TO DO - Only an exact copy belongs in the answer: the line with "Novsen: [18,255,51,288] ->" and every line after it through the end of the records, pictures left out.

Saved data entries
Segment Open
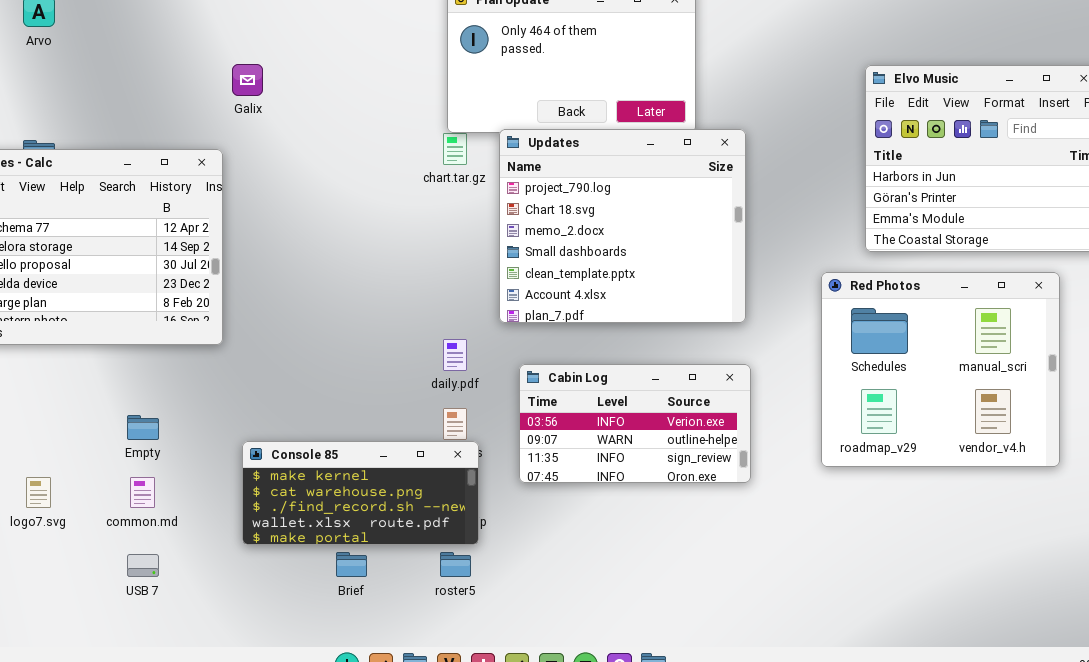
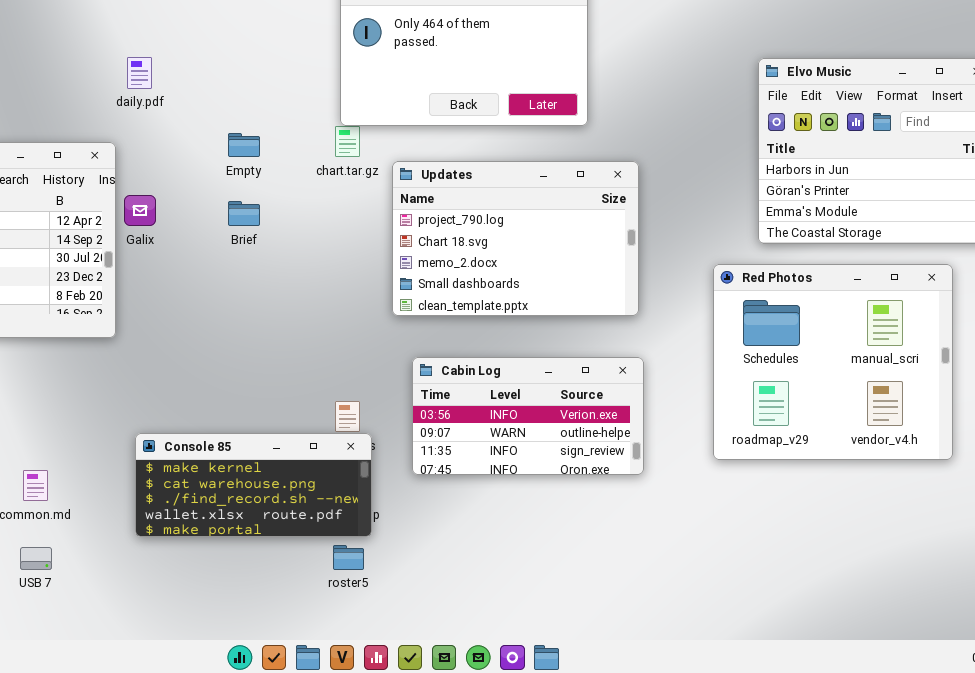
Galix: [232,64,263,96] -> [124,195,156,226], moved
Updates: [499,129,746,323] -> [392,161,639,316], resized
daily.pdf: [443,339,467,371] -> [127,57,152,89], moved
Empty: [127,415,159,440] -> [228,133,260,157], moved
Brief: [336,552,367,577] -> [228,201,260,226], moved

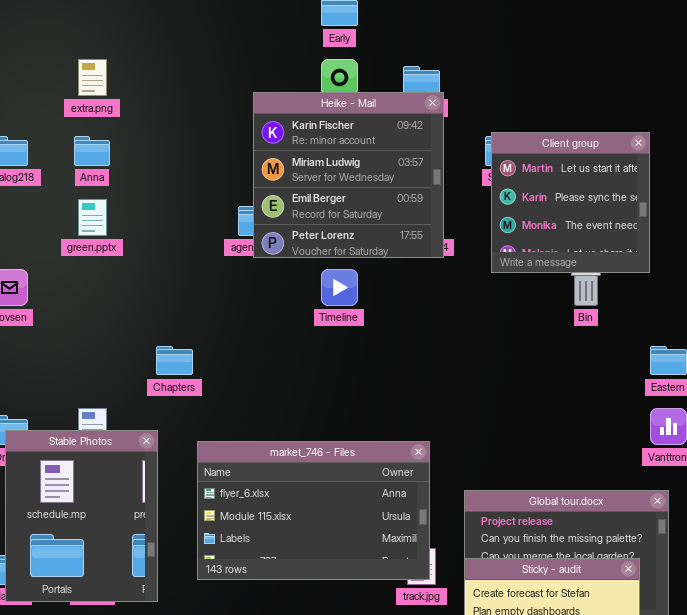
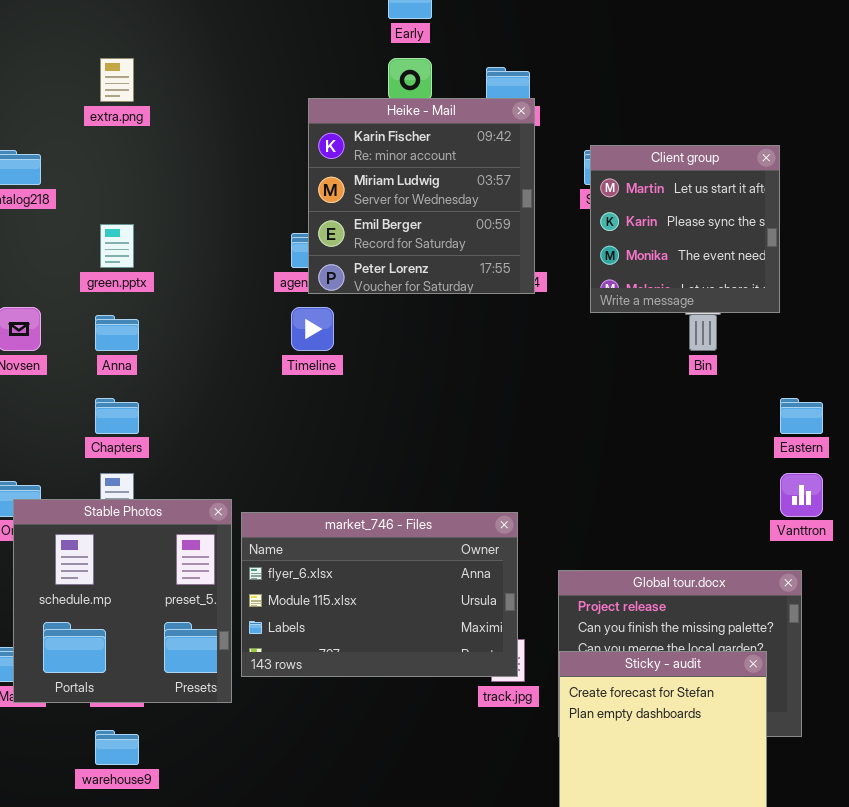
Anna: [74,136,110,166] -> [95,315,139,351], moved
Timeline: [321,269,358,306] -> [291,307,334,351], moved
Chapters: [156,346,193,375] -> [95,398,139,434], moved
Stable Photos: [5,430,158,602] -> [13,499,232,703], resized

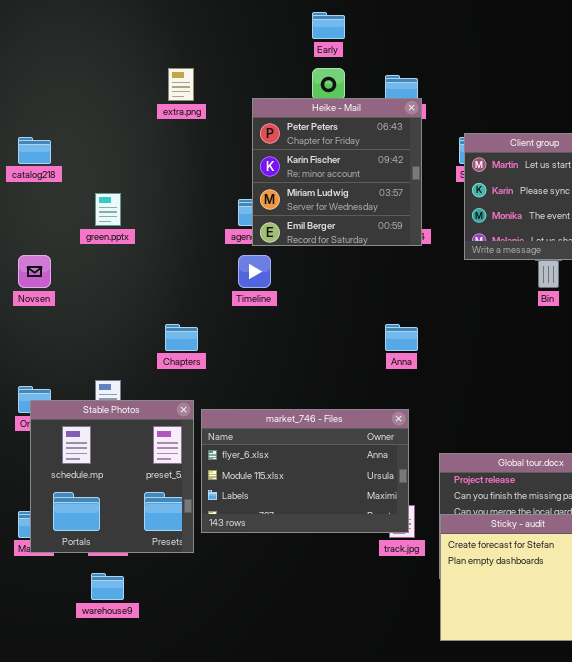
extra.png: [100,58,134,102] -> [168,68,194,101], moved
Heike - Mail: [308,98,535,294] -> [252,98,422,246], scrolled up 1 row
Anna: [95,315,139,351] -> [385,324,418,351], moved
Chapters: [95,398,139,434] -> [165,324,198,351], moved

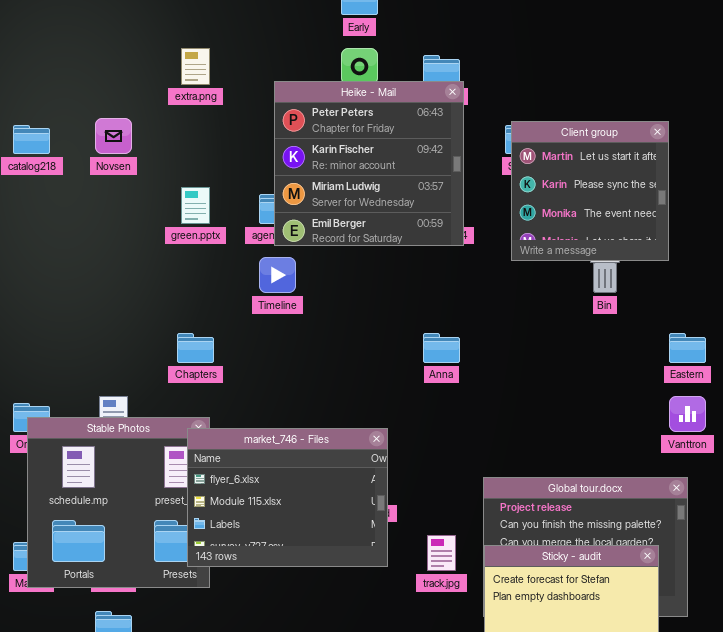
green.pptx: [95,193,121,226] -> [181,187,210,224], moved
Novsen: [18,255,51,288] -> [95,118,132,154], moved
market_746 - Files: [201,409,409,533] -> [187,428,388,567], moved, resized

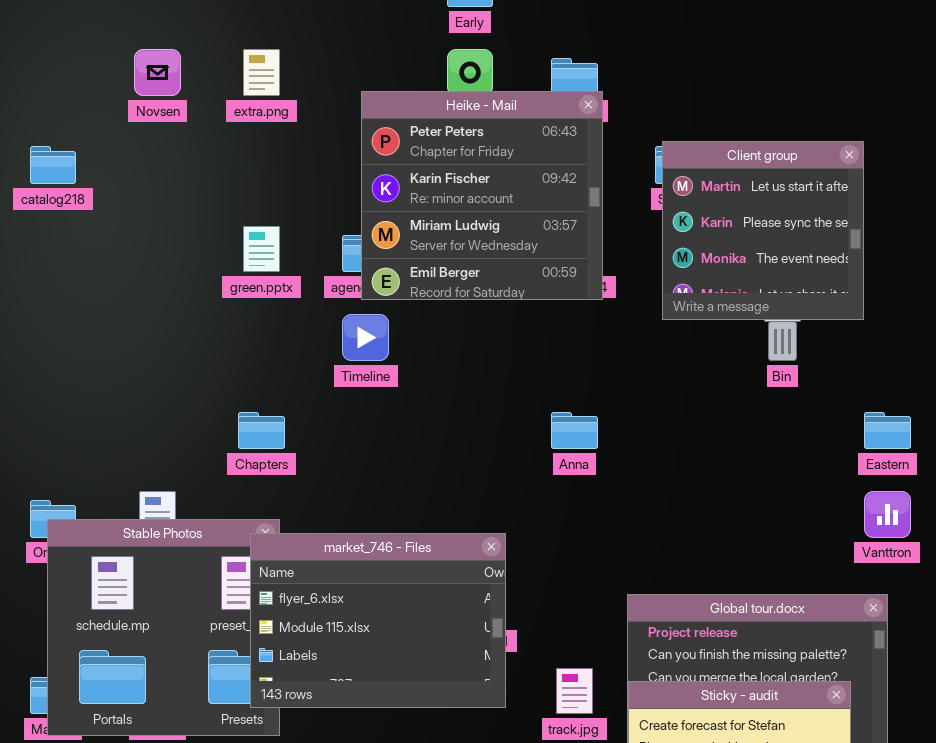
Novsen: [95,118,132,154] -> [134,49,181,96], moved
Segment Closed
RESPONSE -
Novsen: [18,255,51,288] -> [95,118,132,154], moved
market_746 - Files: [201,409,409,533] -> [187,428,388,567], moved, resized

Novsen: [95,118,132,154] -> [134,49,181,96], moved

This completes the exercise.